• [TASK DETAILS]: Starting at the line that contains "J3 pin 1: VRAW -> GND" in the listing below, write out every line word for word until you have written the line that contains "L3: 3.3uH (VC, VX) -> none".

• [SUPPLIED ENTRIES]:

☆ ☆ ☆

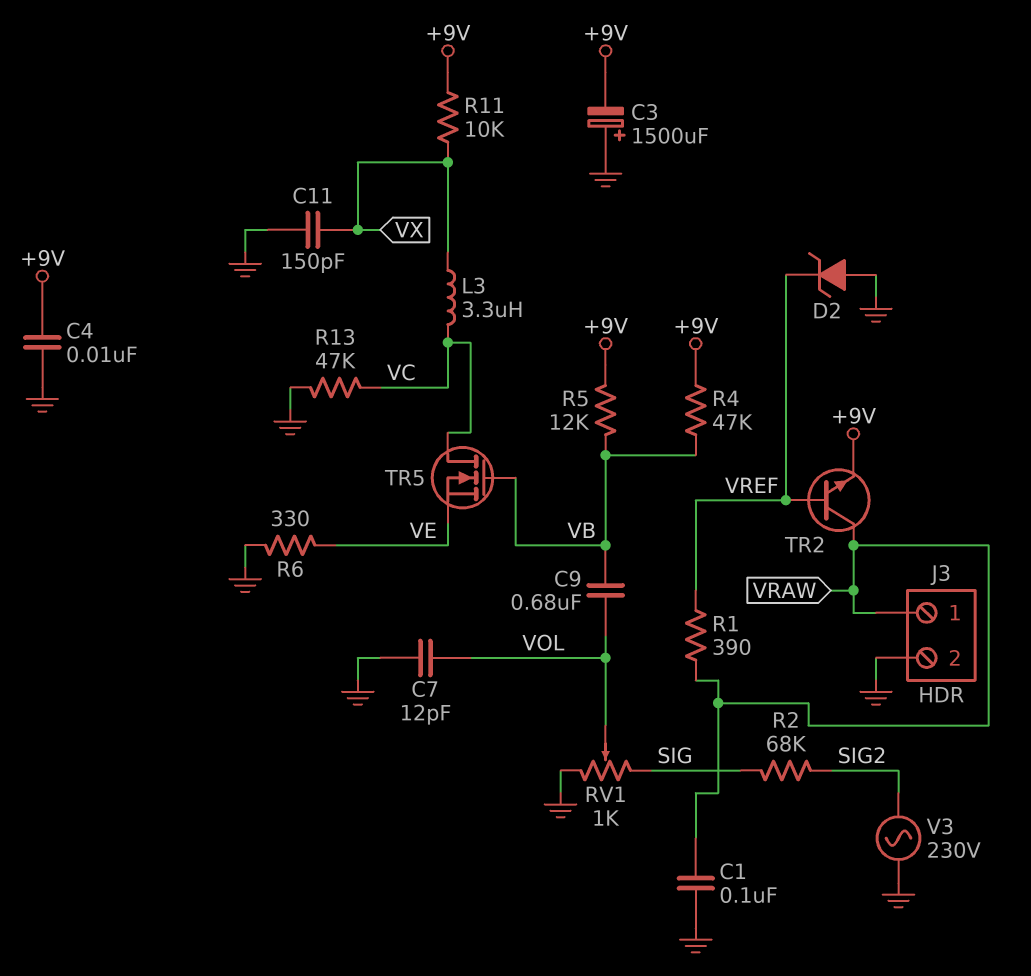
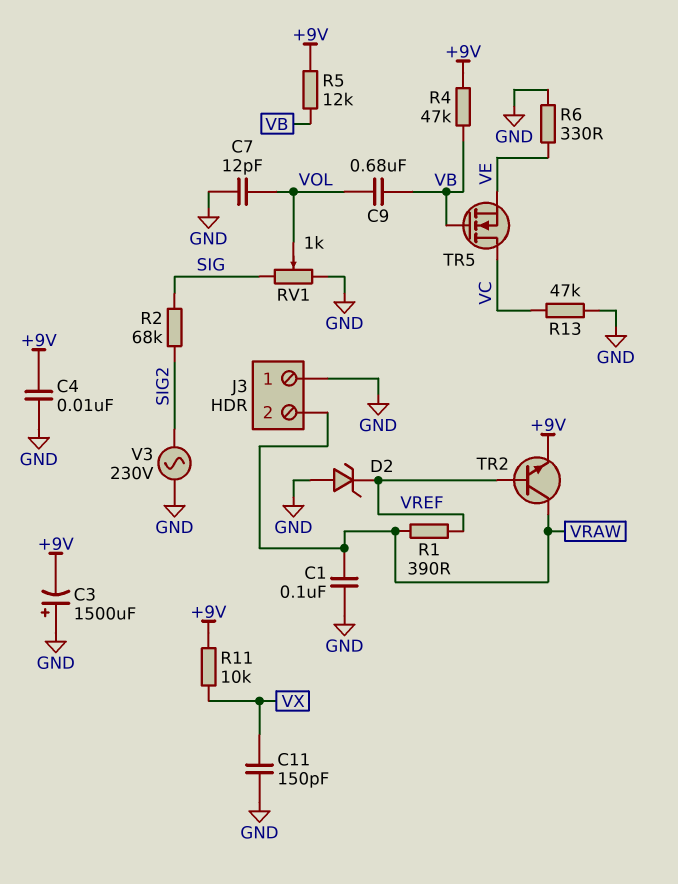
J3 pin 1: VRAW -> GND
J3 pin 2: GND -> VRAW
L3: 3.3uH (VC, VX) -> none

☆ ☆ ☆

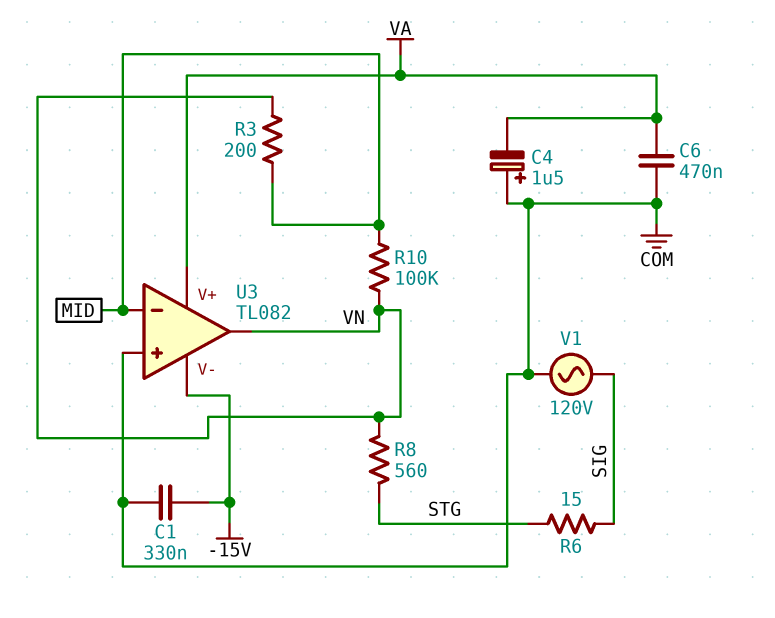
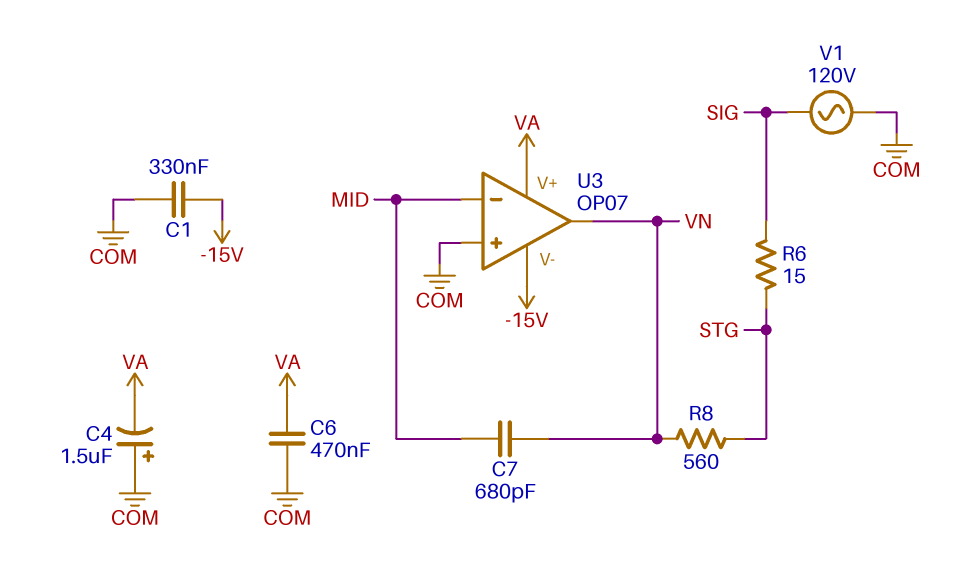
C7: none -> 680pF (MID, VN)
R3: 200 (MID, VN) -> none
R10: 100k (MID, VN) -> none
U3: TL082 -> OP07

☆ ☆ ☆

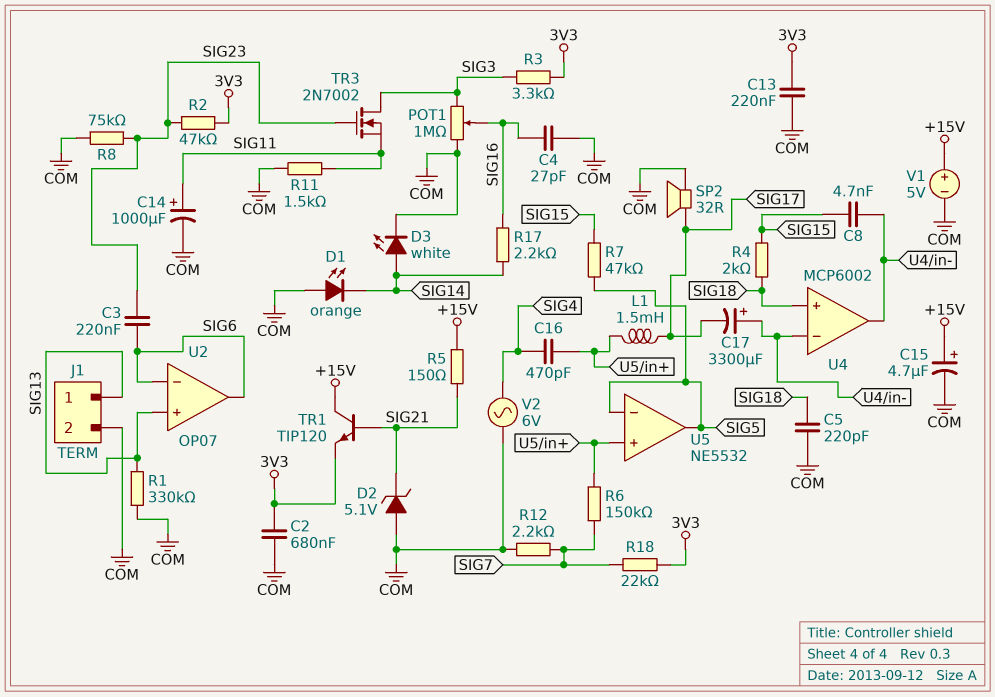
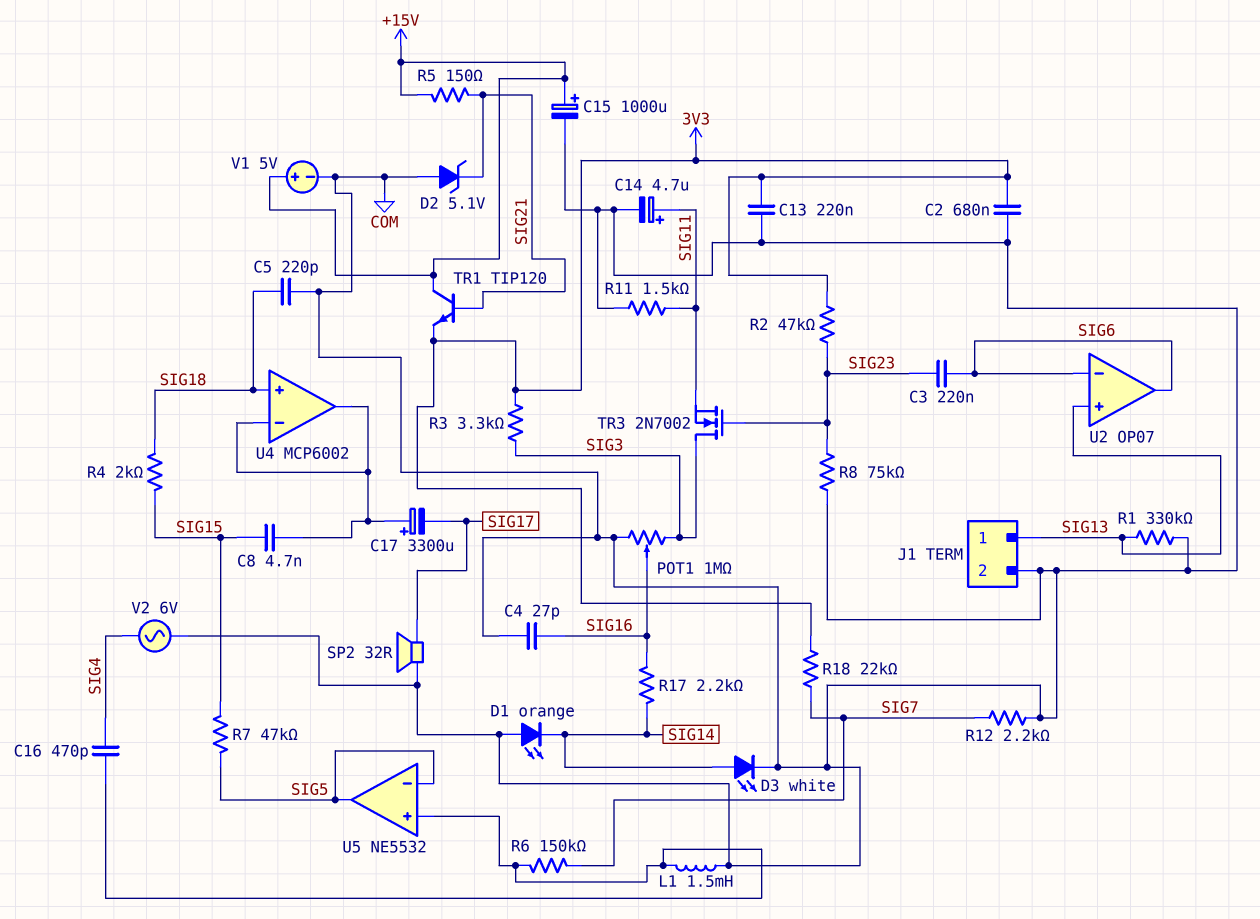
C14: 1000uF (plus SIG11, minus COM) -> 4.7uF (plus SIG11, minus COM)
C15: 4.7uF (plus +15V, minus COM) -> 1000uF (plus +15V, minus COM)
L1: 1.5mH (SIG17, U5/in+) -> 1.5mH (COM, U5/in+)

☆ ☆ ☆

• [WRITTEN SOLUTION]:
J3 pin 1: VRAW -> GND
J3 pin 2: GND -> VRAW
L3: 3.3uH (VC, VX) -> none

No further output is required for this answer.